Assemble all lines in which the string "results" appears.

▶ Information shown
[start]

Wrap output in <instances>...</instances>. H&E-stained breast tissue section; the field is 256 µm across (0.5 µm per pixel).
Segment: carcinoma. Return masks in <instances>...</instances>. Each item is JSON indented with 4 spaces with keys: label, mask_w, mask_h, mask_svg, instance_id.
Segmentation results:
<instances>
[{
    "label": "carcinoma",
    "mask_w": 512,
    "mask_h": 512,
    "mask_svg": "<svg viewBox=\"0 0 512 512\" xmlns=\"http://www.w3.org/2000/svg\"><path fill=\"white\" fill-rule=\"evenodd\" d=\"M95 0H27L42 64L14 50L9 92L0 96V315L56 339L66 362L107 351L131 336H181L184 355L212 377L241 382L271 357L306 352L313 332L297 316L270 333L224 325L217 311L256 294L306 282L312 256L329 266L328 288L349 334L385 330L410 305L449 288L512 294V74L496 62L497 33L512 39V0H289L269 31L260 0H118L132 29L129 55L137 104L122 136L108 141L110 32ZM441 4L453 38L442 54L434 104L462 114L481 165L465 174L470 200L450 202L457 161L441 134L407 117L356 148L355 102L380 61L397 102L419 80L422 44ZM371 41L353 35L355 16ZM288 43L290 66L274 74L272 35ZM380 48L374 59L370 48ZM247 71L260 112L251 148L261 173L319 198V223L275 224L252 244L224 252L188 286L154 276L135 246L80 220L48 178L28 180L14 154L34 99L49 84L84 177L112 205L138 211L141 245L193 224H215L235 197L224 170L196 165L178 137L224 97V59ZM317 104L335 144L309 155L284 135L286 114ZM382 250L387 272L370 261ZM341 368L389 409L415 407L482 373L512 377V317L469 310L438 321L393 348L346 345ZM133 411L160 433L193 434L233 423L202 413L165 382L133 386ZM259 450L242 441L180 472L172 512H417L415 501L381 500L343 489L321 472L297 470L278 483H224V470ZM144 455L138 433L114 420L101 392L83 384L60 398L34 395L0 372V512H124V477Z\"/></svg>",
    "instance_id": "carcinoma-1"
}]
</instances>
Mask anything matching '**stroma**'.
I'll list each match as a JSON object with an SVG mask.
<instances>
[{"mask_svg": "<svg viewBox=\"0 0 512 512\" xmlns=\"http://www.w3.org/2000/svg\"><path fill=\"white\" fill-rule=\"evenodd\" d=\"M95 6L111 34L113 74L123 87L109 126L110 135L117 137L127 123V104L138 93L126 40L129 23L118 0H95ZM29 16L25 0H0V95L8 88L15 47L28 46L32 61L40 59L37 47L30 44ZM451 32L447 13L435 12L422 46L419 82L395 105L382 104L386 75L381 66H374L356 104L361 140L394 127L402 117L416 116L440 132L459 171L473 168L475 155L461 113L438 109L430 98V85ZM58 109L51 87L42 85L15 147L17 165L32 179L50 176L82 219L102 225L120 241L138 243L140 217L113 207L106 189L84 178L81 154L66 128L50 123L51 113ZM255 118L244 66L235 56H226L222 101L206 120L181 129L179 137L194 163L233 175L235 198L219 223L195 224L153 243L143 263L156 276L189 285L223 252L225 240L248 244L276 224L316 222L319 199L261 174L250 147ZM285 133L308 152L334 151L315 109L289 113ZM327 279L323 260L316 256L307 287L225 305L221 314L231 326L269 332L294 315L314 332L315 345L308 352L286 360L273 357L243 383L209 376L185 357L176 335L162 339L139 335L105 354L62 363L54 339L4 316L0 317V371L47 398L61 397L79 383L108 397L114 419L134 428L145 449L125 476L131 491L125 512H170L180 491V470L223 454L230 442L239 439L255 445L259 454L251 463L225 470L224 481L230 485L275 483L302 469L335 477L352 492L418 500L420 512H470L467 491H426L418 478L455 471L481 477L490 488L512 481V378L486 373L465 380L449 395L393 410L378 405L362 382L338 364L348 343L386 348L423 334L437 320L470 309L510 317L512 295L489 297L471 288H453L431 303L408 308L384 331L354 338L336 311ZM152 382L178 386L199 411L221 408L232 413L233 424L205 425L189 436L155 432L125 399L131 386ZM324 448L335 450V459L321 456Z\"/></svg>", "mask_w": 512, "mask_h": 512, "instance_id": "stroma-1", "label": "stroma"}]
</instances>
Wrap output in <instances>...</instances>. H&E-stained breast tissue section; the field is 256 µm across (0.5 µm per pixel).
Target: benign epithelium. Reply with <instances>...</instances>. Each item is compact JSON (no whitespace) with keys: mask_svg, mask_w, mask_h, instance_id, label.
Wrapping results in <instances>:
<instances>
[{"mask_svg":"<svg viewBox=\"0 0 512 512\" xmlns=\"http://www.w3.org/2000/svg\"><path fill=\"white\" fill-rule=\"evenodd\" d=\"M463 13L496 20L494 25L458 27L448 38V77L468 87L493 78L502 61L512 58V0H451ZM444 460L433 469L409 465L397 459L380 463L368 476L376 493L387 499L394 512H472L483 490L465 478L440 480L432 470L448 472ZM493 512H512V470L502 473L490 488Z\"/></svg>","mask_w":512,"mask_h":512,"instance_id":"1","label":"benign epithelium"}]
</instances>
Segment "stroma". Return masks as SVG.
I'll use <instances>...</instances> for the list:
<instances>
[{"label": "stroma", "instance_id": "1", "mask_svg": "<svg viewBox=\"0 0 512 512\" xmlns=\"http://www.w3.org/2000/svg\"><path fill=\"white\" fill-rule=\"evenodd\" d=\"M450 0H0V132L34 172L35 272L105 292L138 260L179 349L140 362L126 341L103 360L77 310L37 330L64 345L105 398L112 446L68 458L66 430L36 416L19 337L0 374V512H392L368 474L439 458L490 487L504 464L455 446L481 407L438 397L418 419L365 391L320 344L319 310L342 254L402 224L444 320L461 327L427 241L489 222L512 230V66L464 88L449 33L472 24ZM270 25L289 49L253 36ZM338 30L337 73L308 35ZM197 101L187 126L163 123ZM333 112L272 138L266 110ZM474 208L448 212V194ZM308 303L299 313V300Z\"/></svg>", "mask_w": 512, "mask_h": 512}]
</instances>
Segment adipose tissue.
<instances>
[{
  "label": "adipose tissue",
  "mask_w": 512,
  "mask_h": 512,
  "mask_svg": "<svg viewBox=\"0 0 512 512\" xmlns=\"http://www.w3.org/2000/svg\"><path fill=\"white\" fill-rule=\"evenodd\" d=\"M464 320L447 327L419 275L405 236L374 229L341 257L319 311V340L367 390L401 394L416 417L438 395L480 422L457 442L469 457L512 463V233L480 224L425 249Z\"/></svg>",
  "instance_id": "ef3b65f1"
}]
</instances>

[end]

▶ Answer to the problem
Segmentation results:
Wrapping results in <instances>:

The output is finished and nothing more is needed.